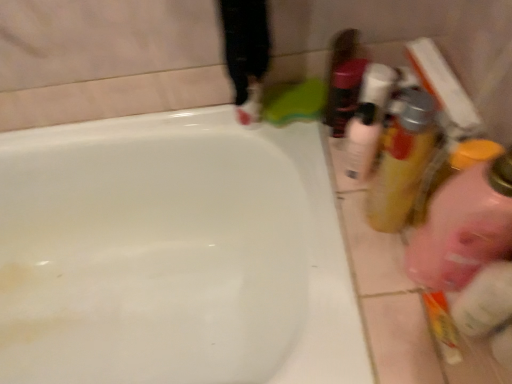
Find the location of a particular element. This screenshot has width=512, height=384. pink translucent bottle at right is located at coordinates (464, 227).

In order to face pink translucent bottle at right, should I rotate leftwards or rightwards?

Rotate your view right by about 25.892°.

This screenshot has height=384, width=512. What do you see at coordinates (402, 161) in the screenshot?
I see `translucent plastic mouthwash at right, which ranks as the second mouthwash in left-to-right order` at bounding box center [402, 161].

What do you see at coordinates (344, 94) in the screenshot? This screenshot has width=512, height=384. I see `translucent plastic bottle at upper right` at bounding box center [344, 94].

You are a GUI agent. You are given a task and a screenshot of the screen. Output one action in this format:
    pyautogui.click(x=<x>, y=<y>)
    Task: Click on the pink translucent bottle at right
    The image size is (512, 384).
    Given the screenshot: What is the action you would take?
    pyautogui.click(x=464, y=227)

Who is taller, translucent plastic bottle at upper right or translucent plastic mouthwash at right, the 1th mouthwash when ordered from right to left?

translucent plastic mouthwash at right, the 1th mouthwash when ordered from right to left, is taller.

Would you say translucent plastic bottle at upper right is a long distance from translucent plastic mouthwash at right, which ranks as the second mouthwash in left-to-right order?

No, translucent plastic bottle at upper right is not far away from translucent plastic mouthwash at right, which ranks as the second mouthwash in left-to-right order.

Does translucent plastic bottle at upper right have a larger size compared to translucent plastic mouthwash at right, the 1th mouthwash when ordered from right to left?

----

● HOW TO COMPLETE THIS TASK
Convert the entries, starting at the line that contains "In order to" and ending at the last line of the entries, into a JSON list of strings with one string per line and blank lines omitted.

● FINISHED EXERCISE
[
  "In order to face pink translucent bottle at right, should I rotate leftwards or rightwards?",
  "Rotate your view right by about 25.892°.",
  "This screenshot has height=384, width=512. What do you see at coordinates (402, 161) in the screenshot?",
  "I see `translucent plastic mouthwash at right, which ranks as the second mouthwash in left-to-right order` at bounding box center [402, 161].",
  "What do you see at coordinates (344, 94) in the screenshot? This screenshot has width=512, height=384. I see `translucent plastic bottle at upper right` at bounding box center [344, 94].",
  "You are a GUI agent. You are given a task and a screenshot of the screen. Output one action in this format:",
  "    pyautogui.click(x=<x>, y=<y>)",
  "    Task: Click on the pink translucent bottle at right",
  "    The image size is (512, 384).",
  "    Given the screenshot: What is the action you would take?",
  "    pyautogui.click(x=464, y=227)",
  "Who is taller, translucent plastic bottle at upper right or translucent plastic mouthwash at right, the 1th mouthwash when ordered from right to left?",
  "translucent plastic mouthwash at right, the 1th mouthwash when ordered from right to left, is taller.",
  "Would you say translucent plastic bottle at upper right is a long distance from translucent plastic mouthwash at right, which ranks as the second mouthwash in left-to-right order?",
  "No, translucent plastic bottle at upper right is not far away from translucent plastic mouthwash at right, which ranks as the second mouthwash in left-to-right order.",
  "Does translucent plastic bottle at upper right have a larger size compared to translucent plastic mouthwash at right, the 1th mouthwash when ordered from right to left?"
]